Nothing but the line containing "(260, 557) = (130, 248): black" and the lines after it in the entries below should appear, each repeated exactly.

━━━━━━

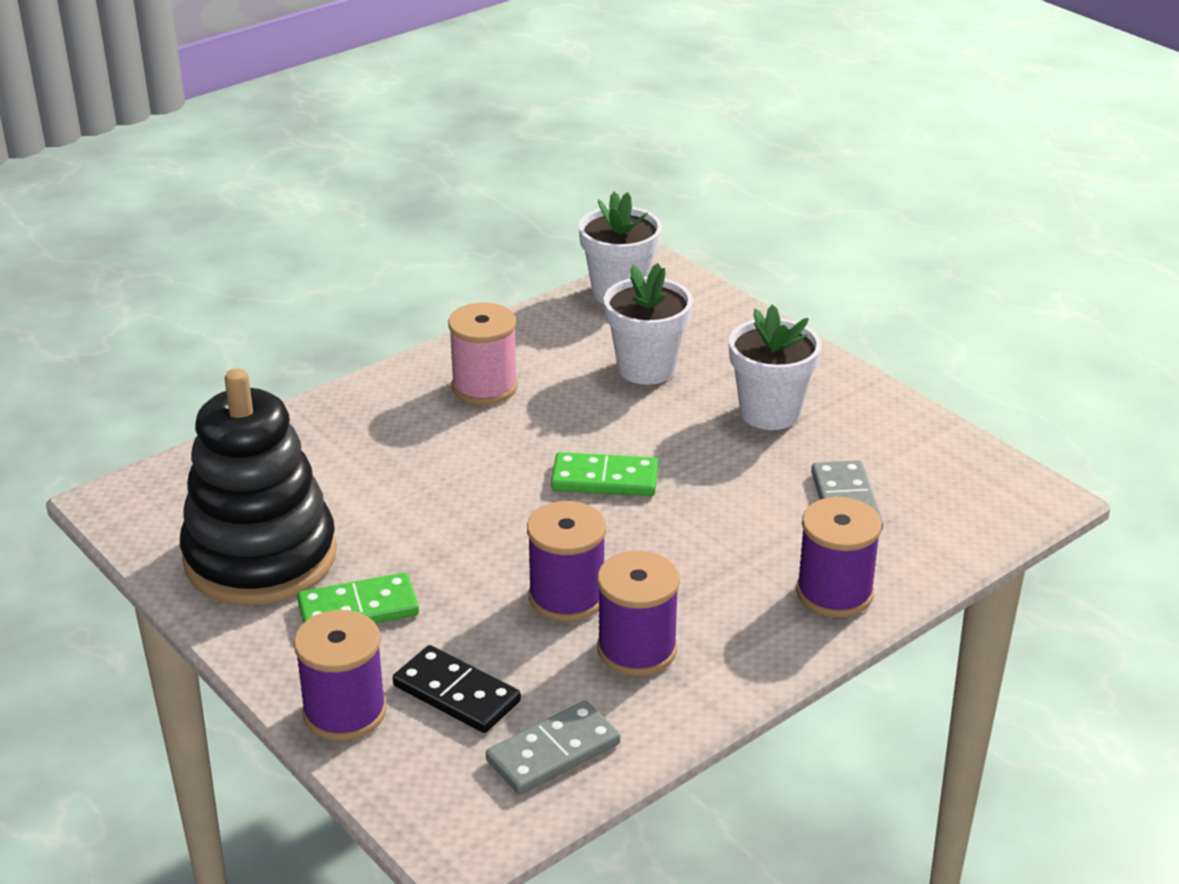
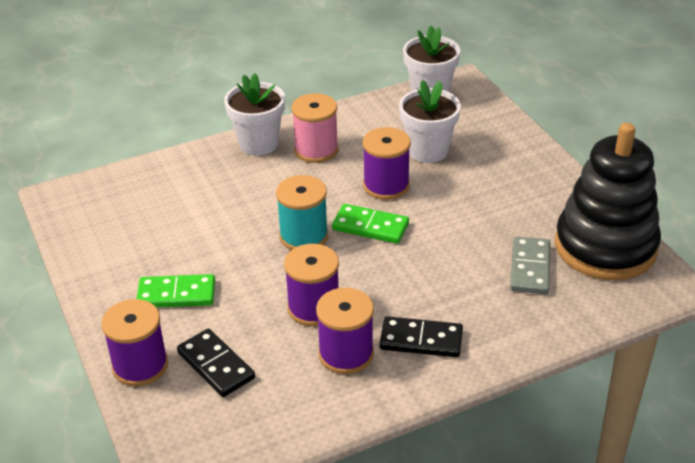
camera: 15 degrees right, 5 degrees up
(260, 557) = (130, 248): black stacking toy -> black stacking toy (605, 247)
(513, 504) = (303, 236): none -> turquoise spool
(553, 752) = (262, 419): grey domino -> none
(734, 615) = (421, 340): none -> black domino
(770, 412) = (500, 194): white flower pot -> white flower pot (258, 144)
(834, 593) = (497, 335): purple spool -> purple spool (386, 185)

━━━━━━

SOLVED EXERCISE:
(260, 557) = (130, 248): black stacking toy -> black stacking toy (605, 247)
(513, 504) = (303, 236): none -> turquoise spool
(553, 752) = (262, 419): grey domino -> none
(734, 615) = (421, 340): none -> black domino
(770, 412) = (500, 194): white flower pot -> white flower pot (258, 144)
(834, 593) = (497, 335): purple spool -> purple spool (386, 185)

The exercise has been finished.